**Data segment**:
━━━━━━━━━━━━━━━━
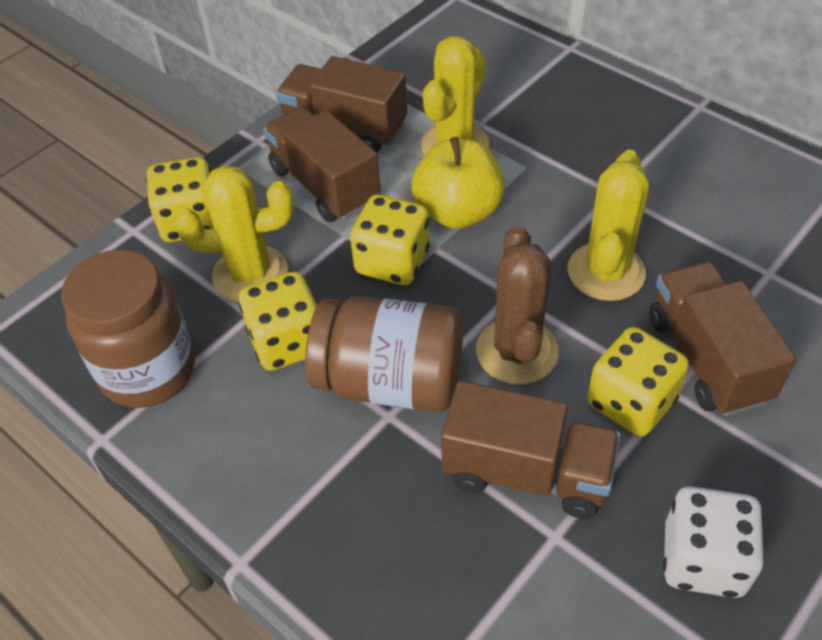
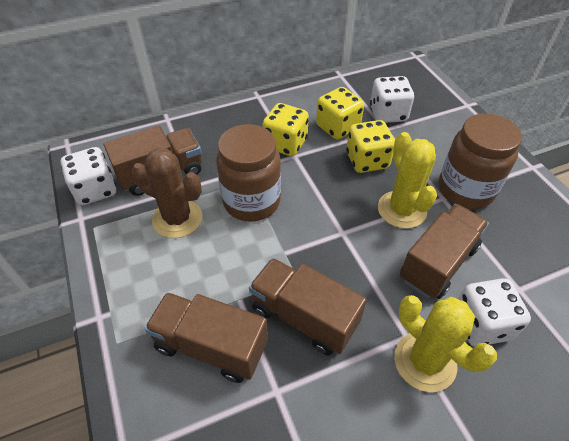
white dice: 1 -> 3
yellow apple: 1 -> 0
yellow cactus: 3 -> 2
yellow dice: 4 -> 3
━━━━━━━━━━━━━━━━
**Required action**:
Your copy of the data should match it exactly, apart from the images, which are omitted.

**Your solution**:
white dice: 1 -> 3
yellow apple: 1 -> 0
yellow cactus: 3 -> 2
yellow dice: 4 -> 3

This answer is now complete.